▶

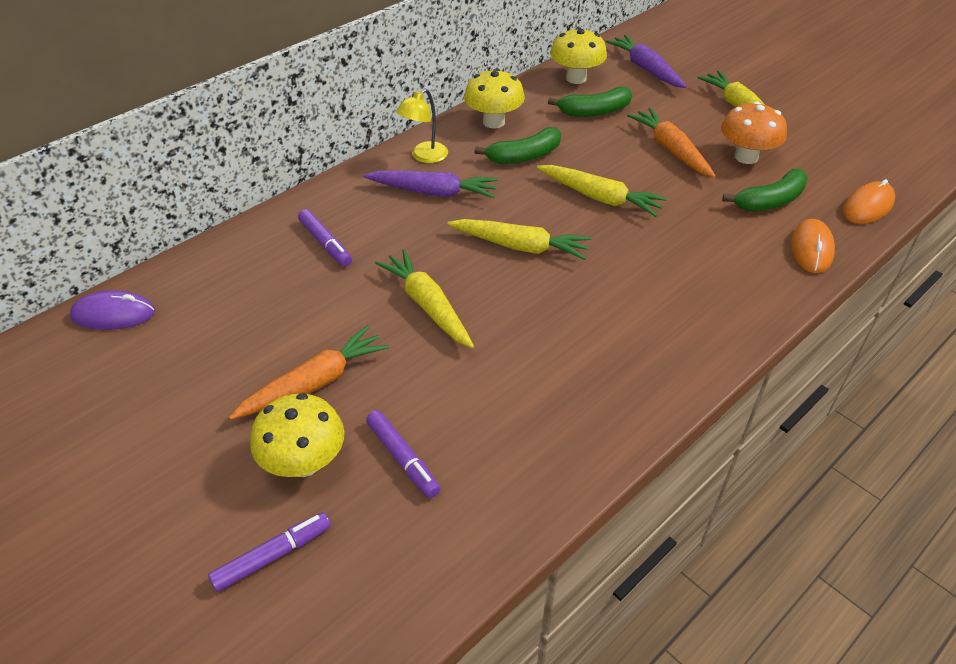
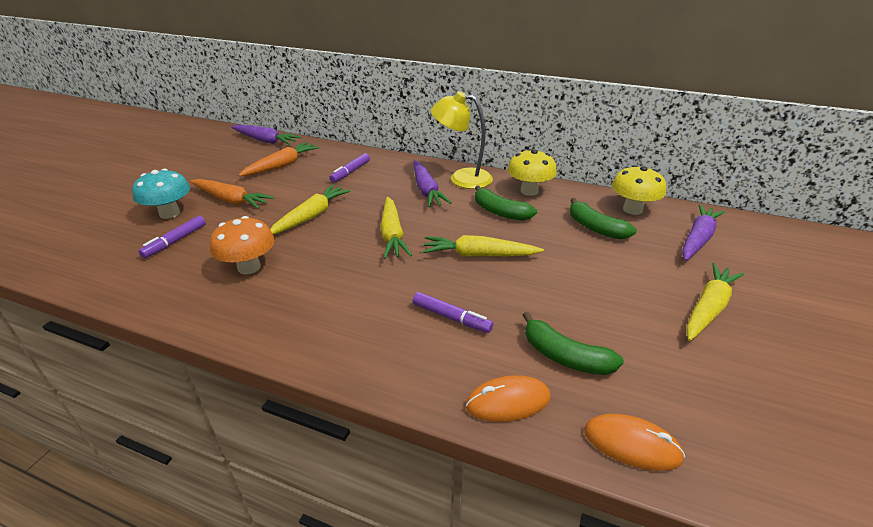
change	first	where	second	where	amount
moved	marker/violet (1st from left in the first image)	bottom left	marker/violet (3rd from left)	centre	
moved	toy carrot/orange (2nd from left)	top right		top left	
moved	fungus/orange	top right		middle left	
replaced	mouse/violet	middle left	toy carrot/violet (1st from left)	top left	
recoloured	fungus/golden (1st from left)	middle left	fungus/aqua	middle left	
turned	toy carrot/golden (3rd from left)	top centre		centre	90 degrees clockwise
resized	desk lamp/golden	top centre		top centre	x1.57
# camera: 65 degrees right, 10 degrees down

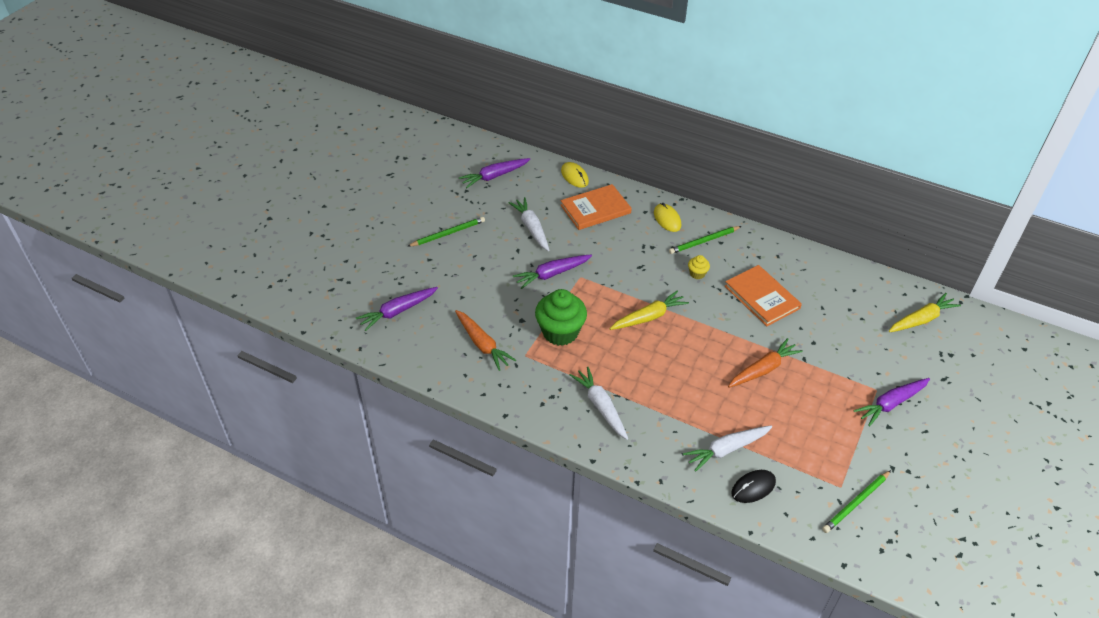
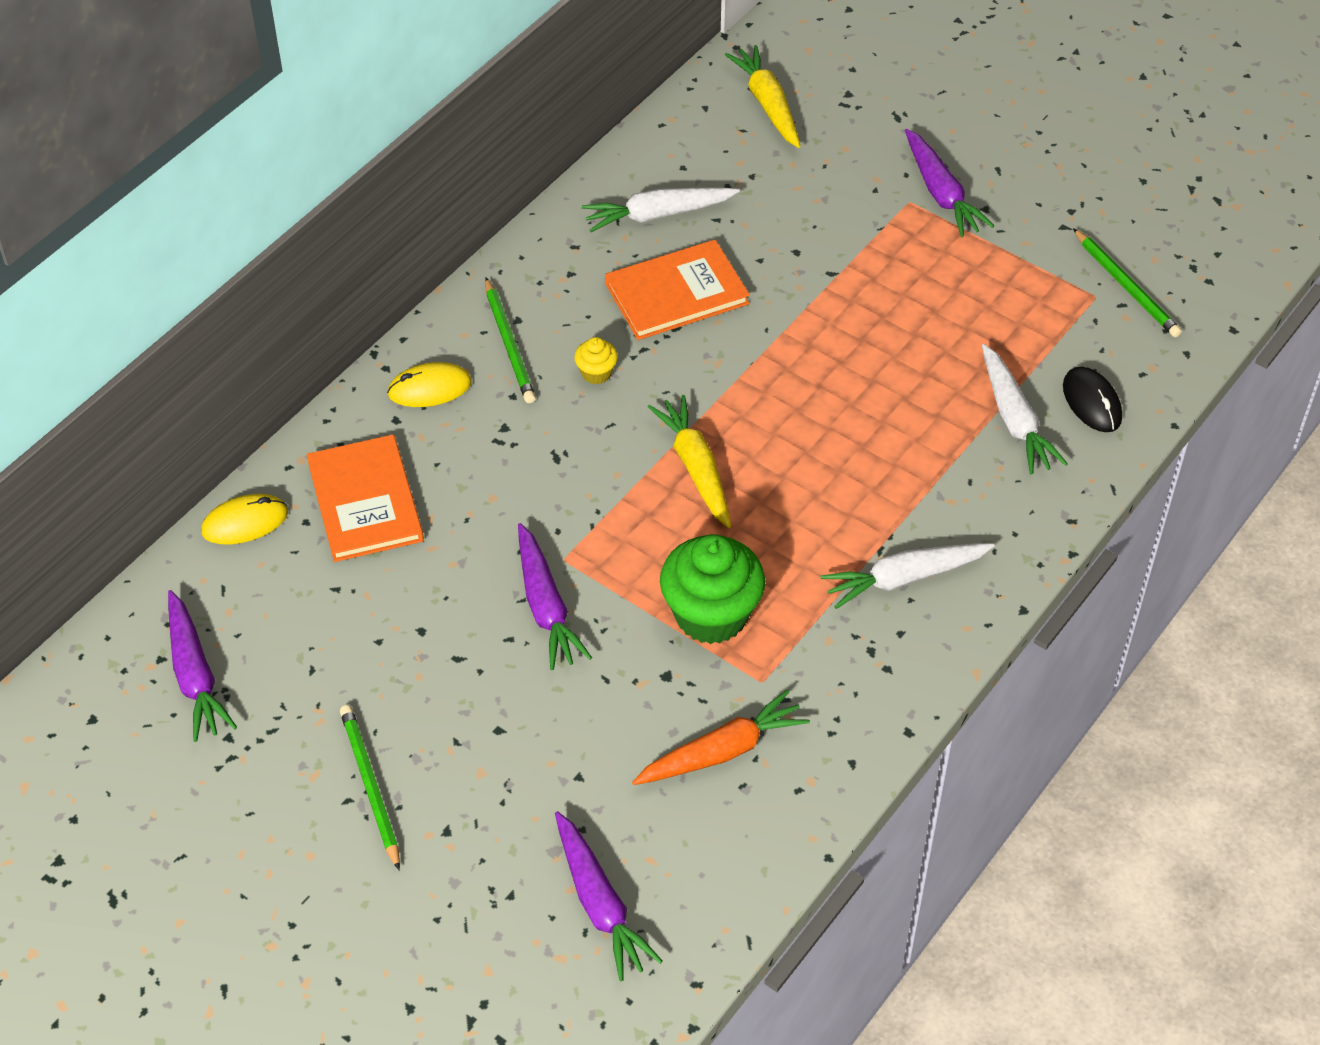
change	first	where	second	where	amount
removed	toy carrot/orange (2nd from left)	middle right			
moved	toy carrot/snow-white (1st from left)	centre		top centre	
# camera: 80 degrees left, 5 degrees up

◀
▶

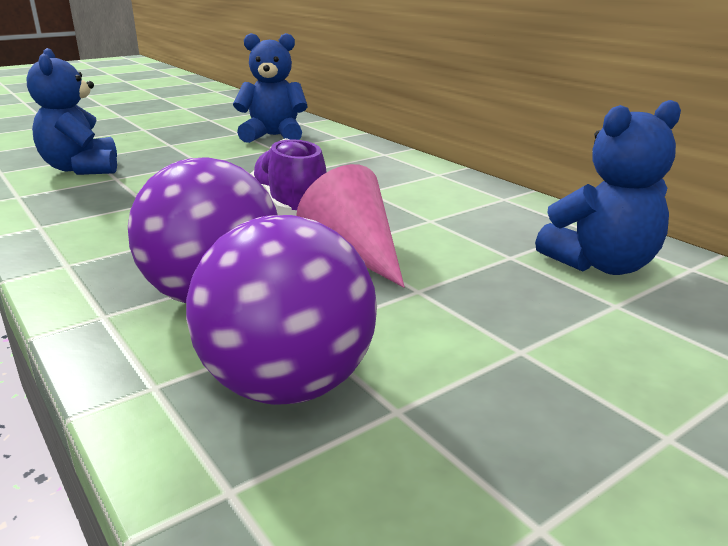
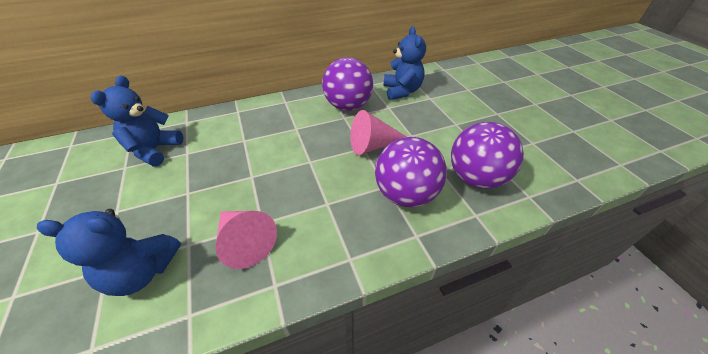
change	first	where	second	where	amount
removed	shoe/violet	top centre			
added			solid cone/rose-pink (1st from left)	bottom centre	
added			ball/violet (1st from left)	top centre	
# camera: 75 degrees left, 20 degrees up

◀
▶

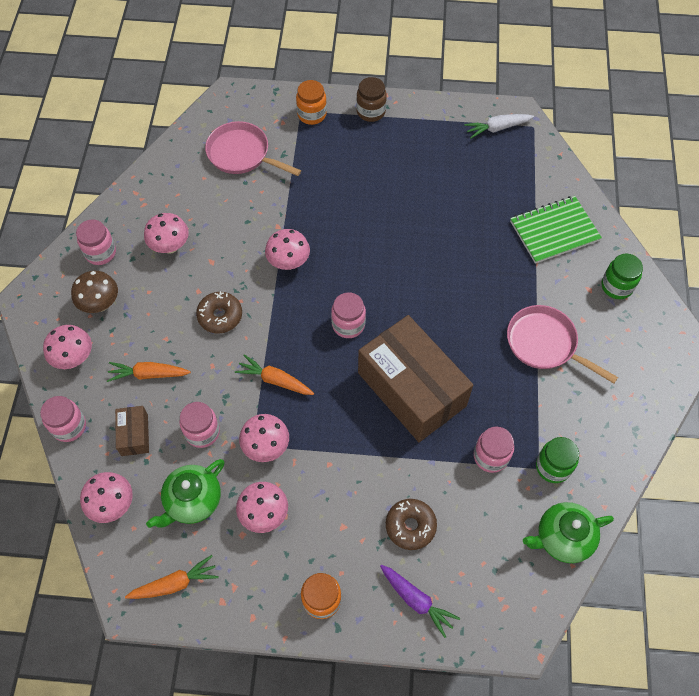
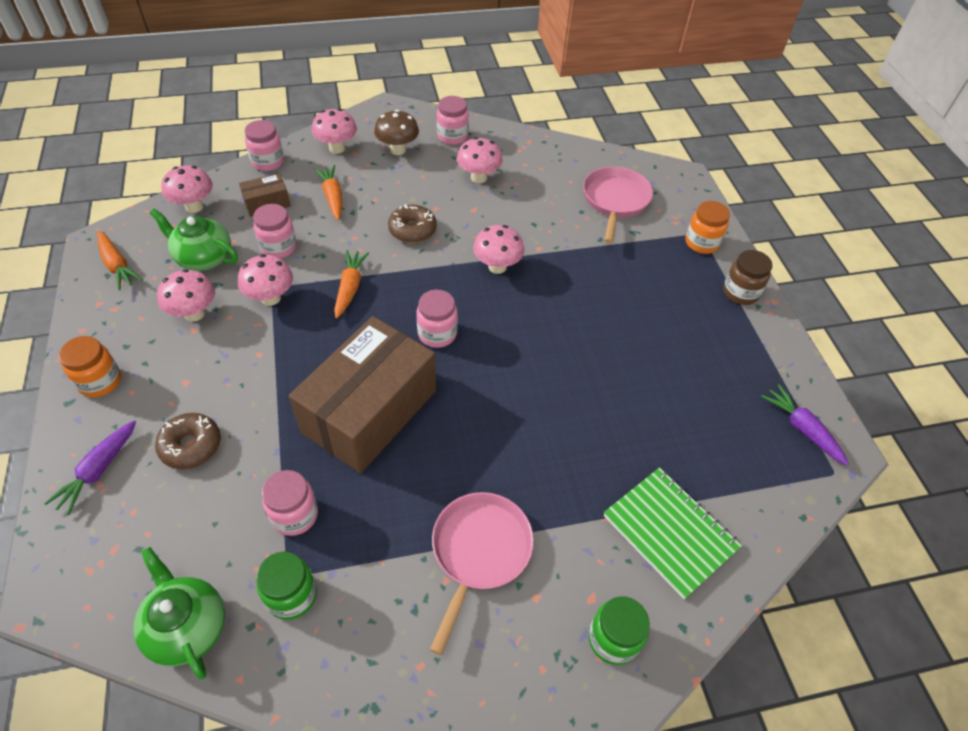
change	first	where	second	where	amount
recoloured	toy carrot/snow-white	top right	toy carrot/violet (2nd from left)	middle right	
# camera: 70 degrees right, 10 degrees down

◀

- _The problem_
Report only the number of lines in the records that include the word "golden".

- _Written solution_
3